Skip every picture, then write out exactly the lines of the listing below from the line that contains "L2: 4.7mH (GND, W17) -> 4.7uH (GND, W17)" through the final line.

··· ENTRIES PROVIDED ···

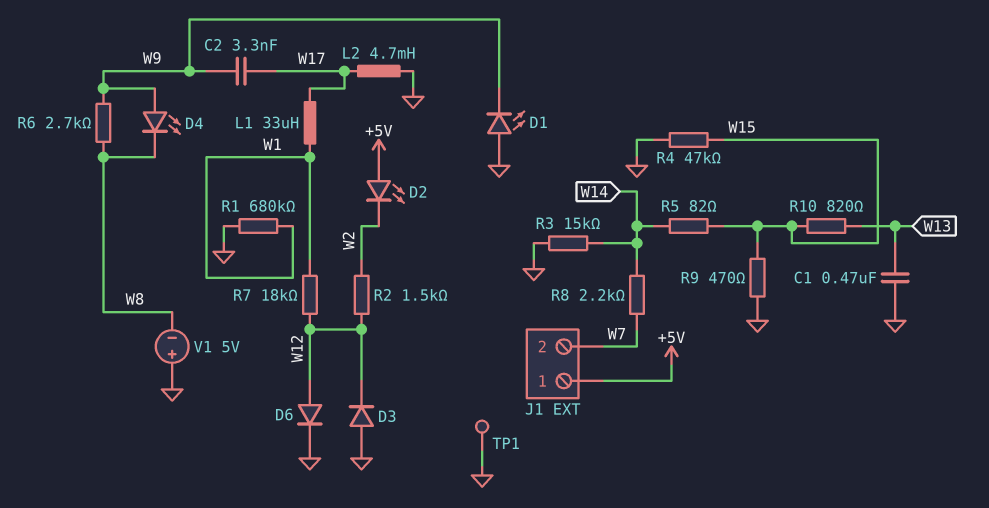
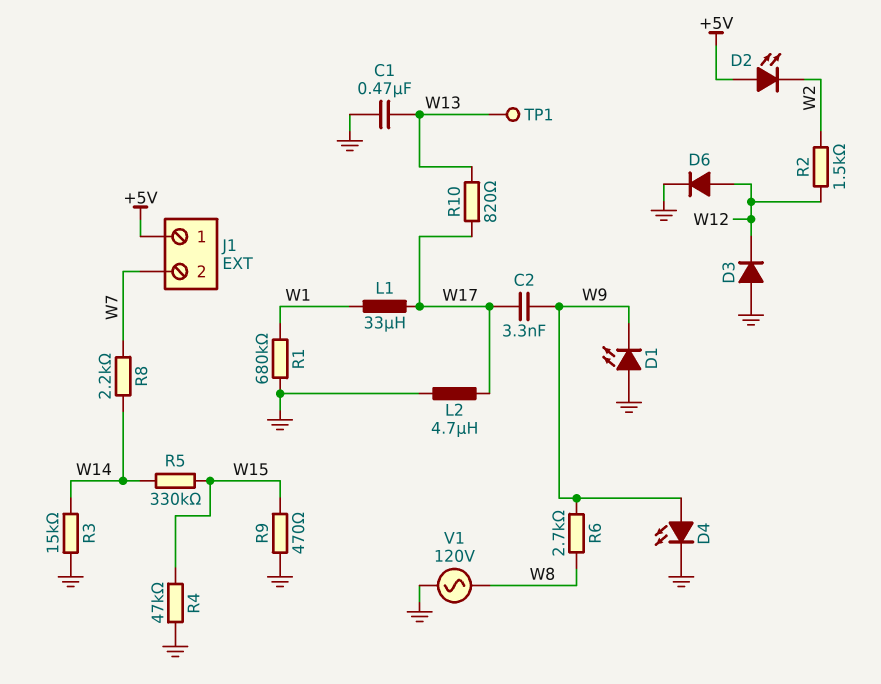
D4: LED (A W9, K W8) -> LED (A W9, K GND)
L2: 4.7mH (GND, W17) -> 4.7uH (GND, W17)
R5: 82 (W14, W15) -> 330k (W14, W15)
R7: 18k (W1, W12) -> none
R10: 820 (W13, W15) -> 820 (W13, W17)
TP1: test point (GND) -> test point (W13)
V1: 5V (plus GND, minus W8) -> AC 120V (GND, W8)

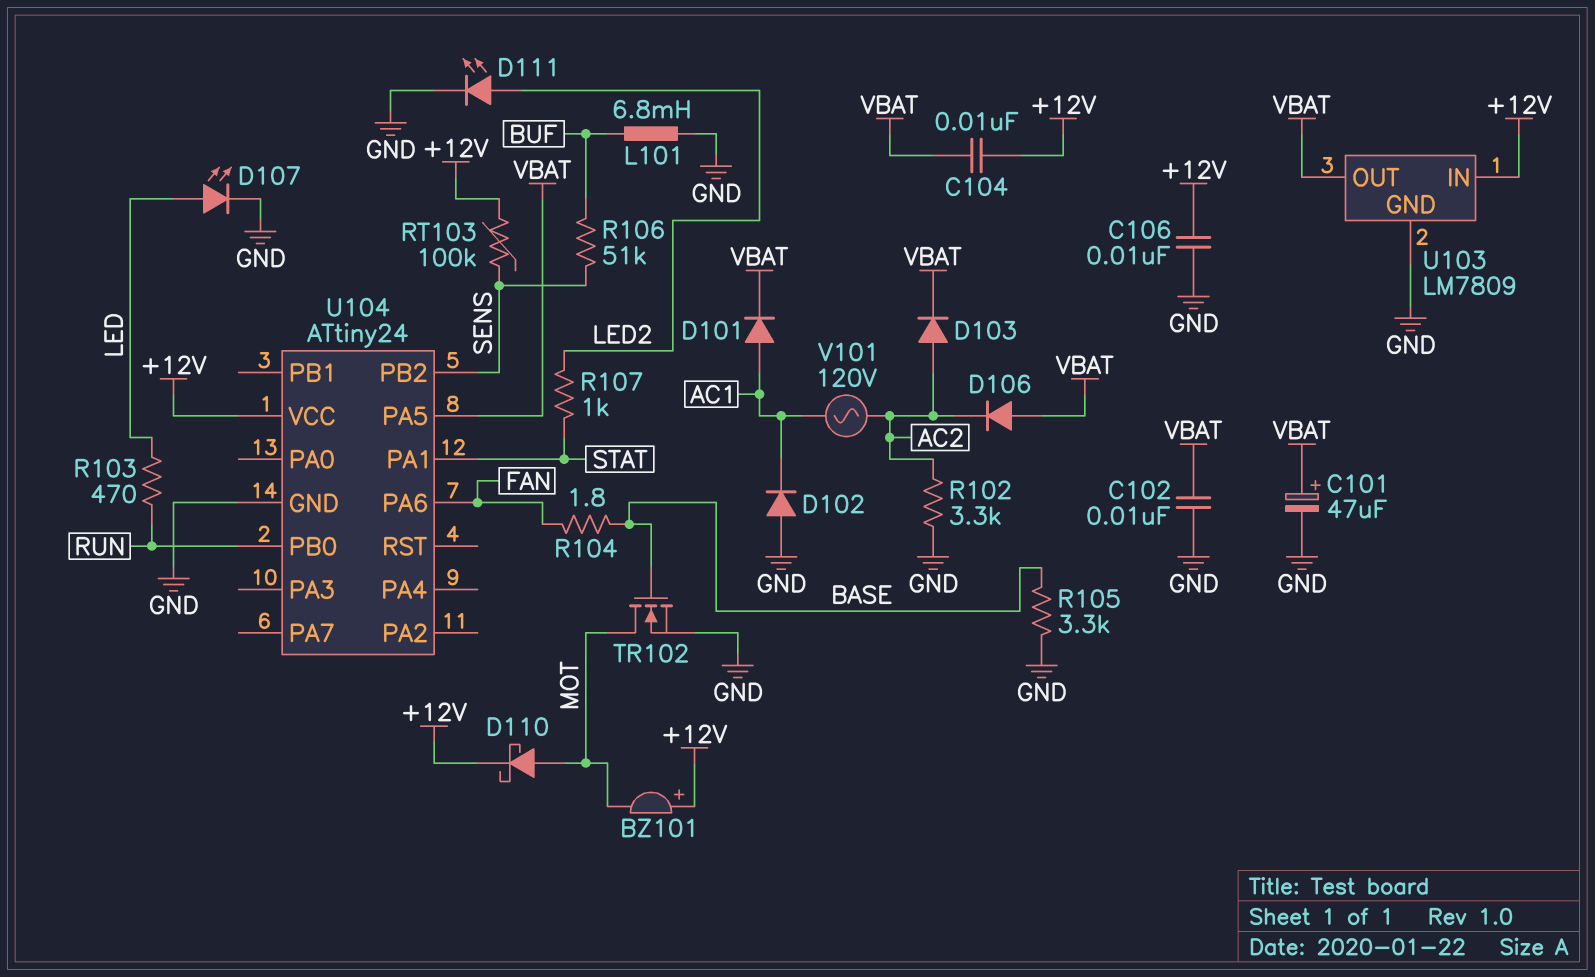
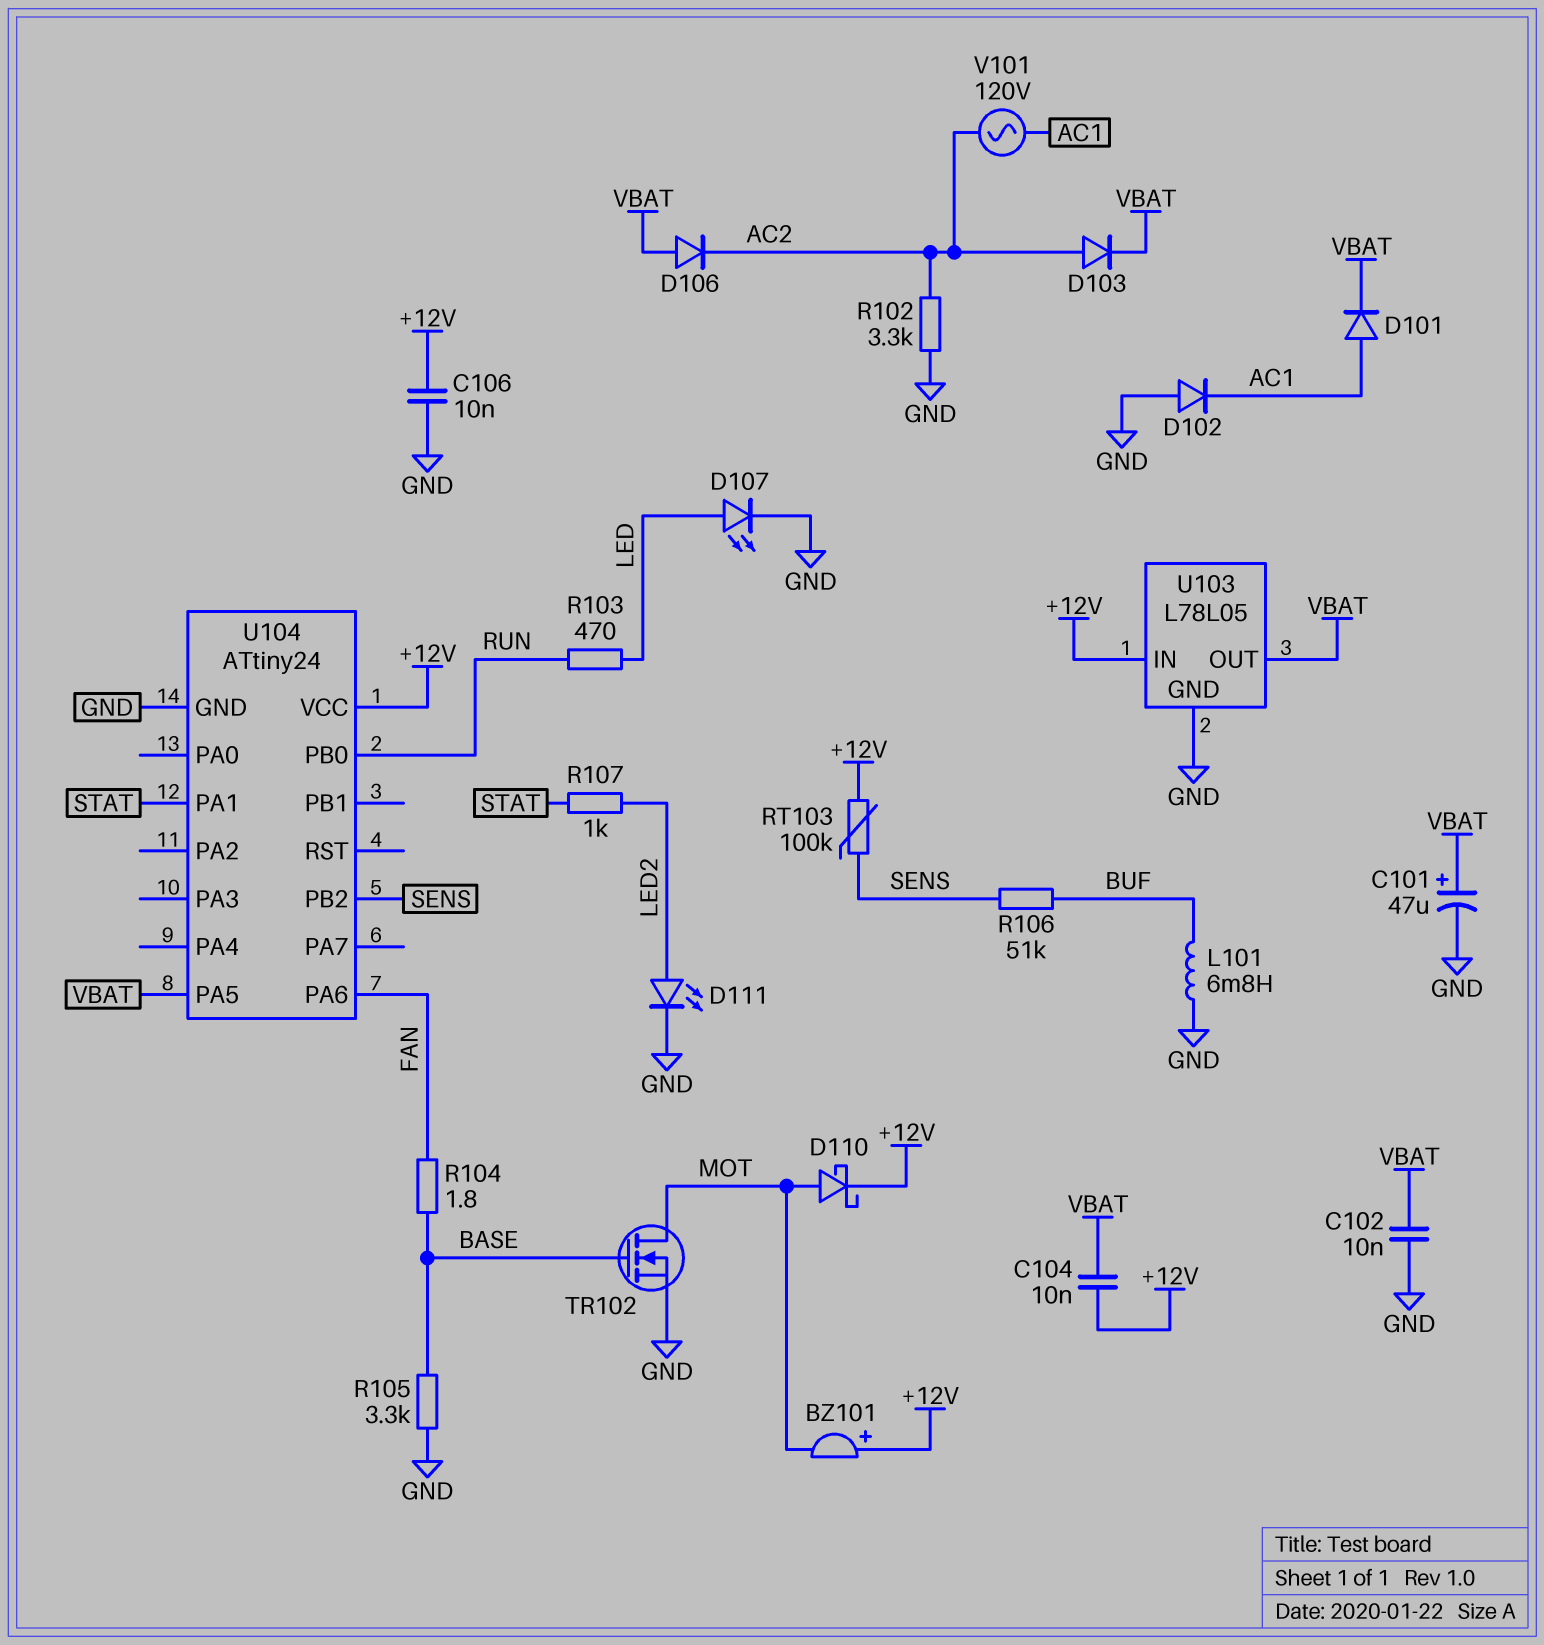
U103: LM7809 -> L78L05

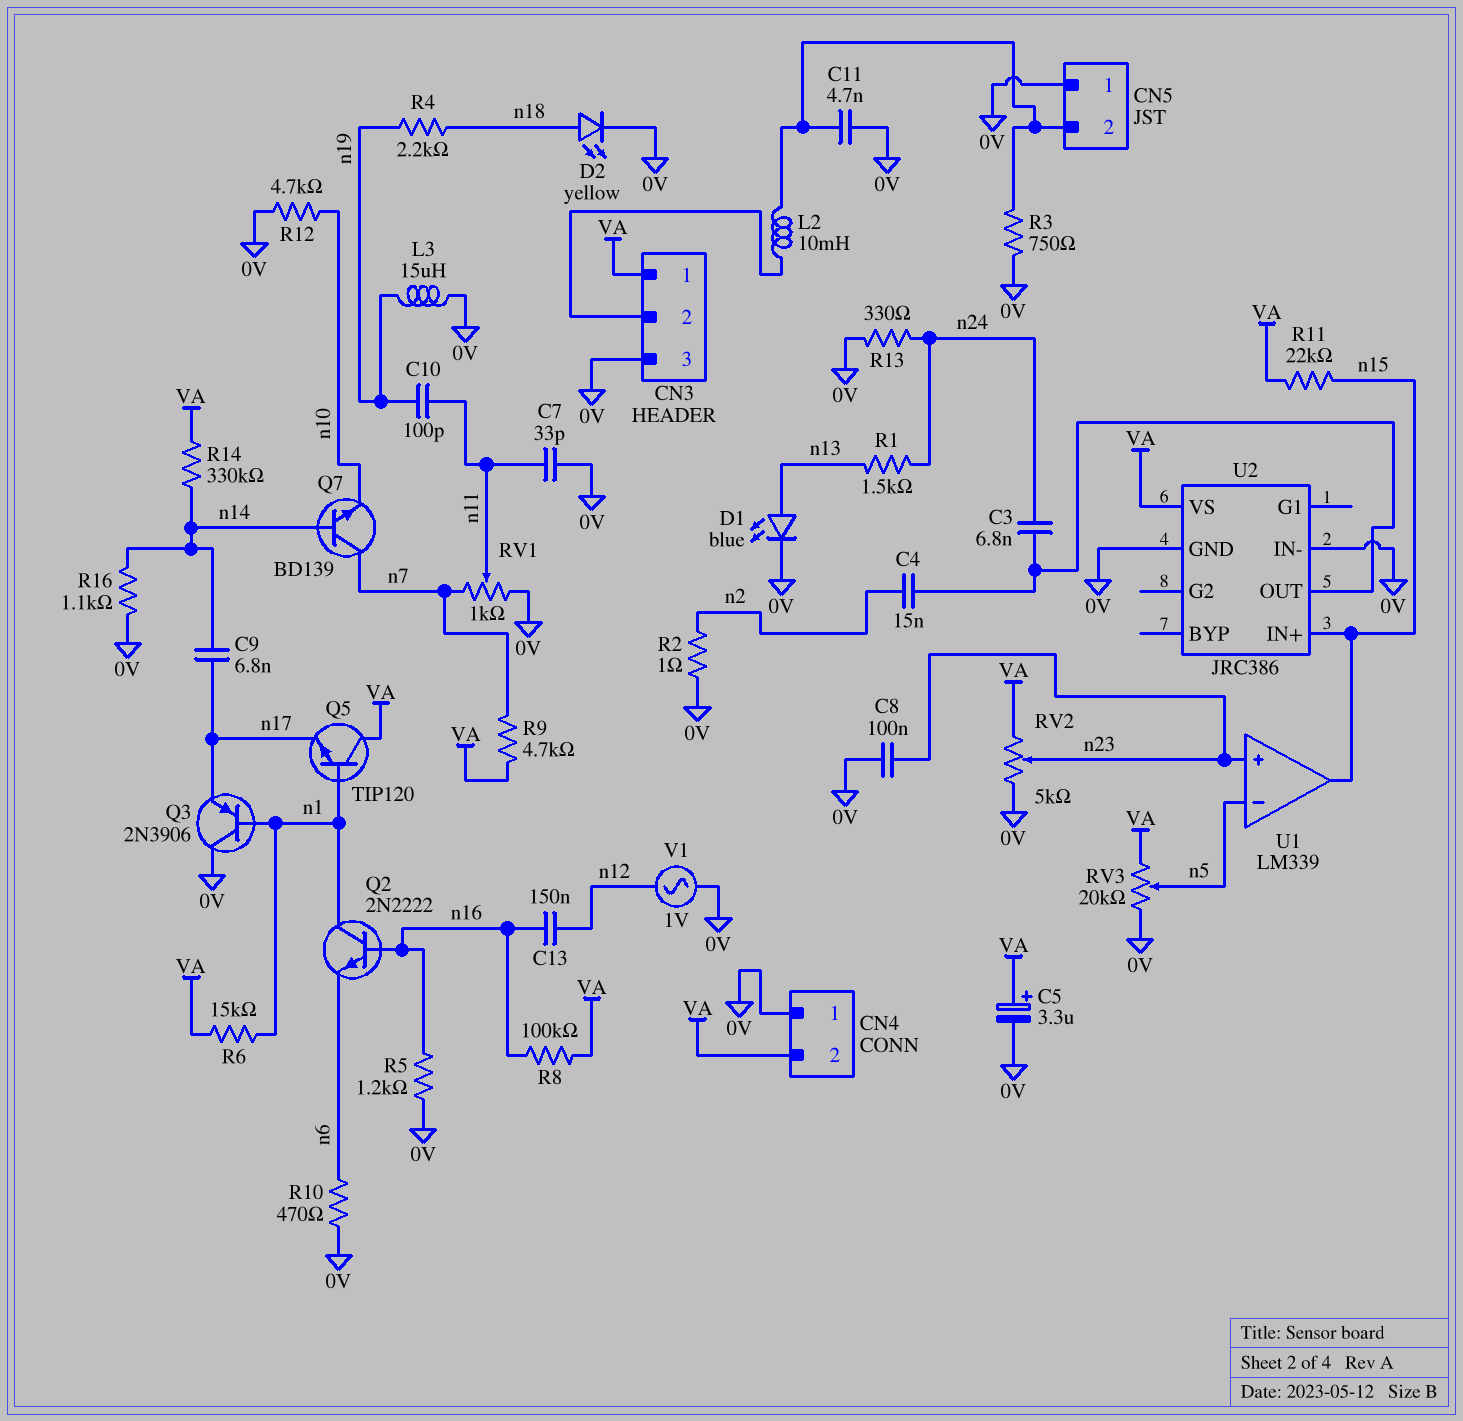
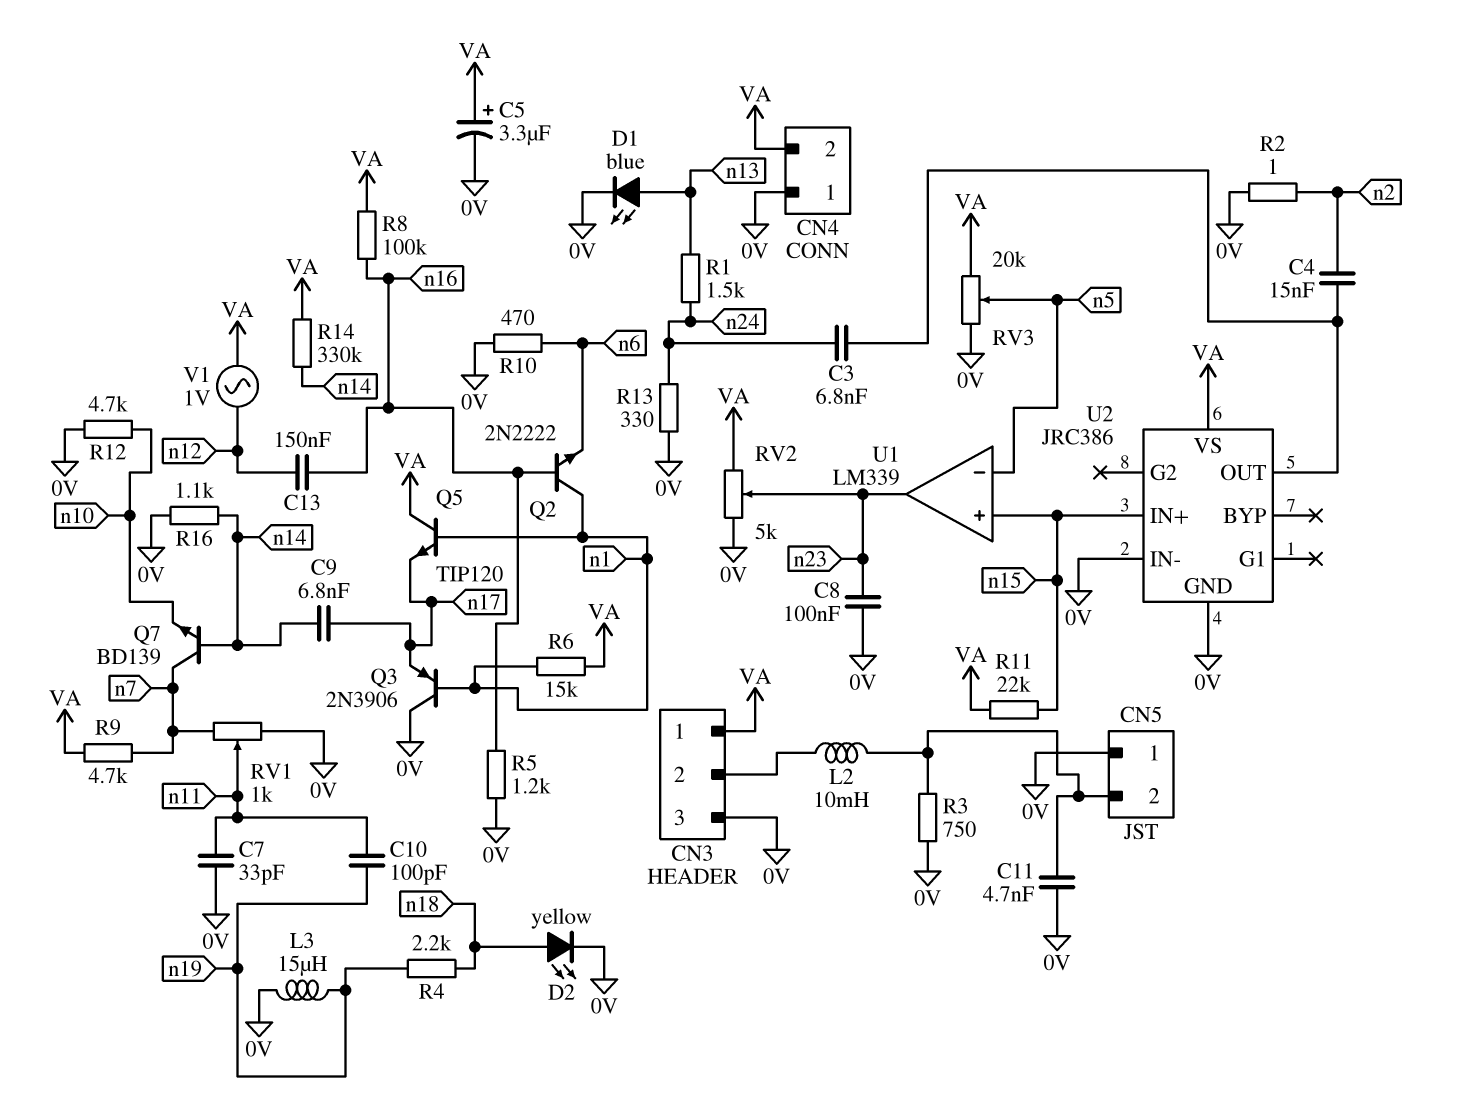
U1 pin in+: n23 -> n15
U1 pin out: n15 -> n23
V1: AC 1V (0V, n12) -> AC 1V (VA, n12)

···

ANSWER TO THE PROBLEM:
L2: 4.7mH (GND, W17) -> 4.7uH (GND, W17)
R5: 82 (W14, W15) -> 330k (W14, W15)
R7: 18k (W1, W12) -> none
R10: 820 (W13, W15) -> 820 (W13, W17)
TP1: test point (GND) -> test point (W13)
V1: 5V (plus GND, minus W8) -> AC 120V (GND, W8)

U103: LM7809 -> L78L05

U1 pin in+: n23 -> n15
U1 pin out: n15 -> n23
V1: AC 1V (0V, n12) -> AC 1V (VA, n12)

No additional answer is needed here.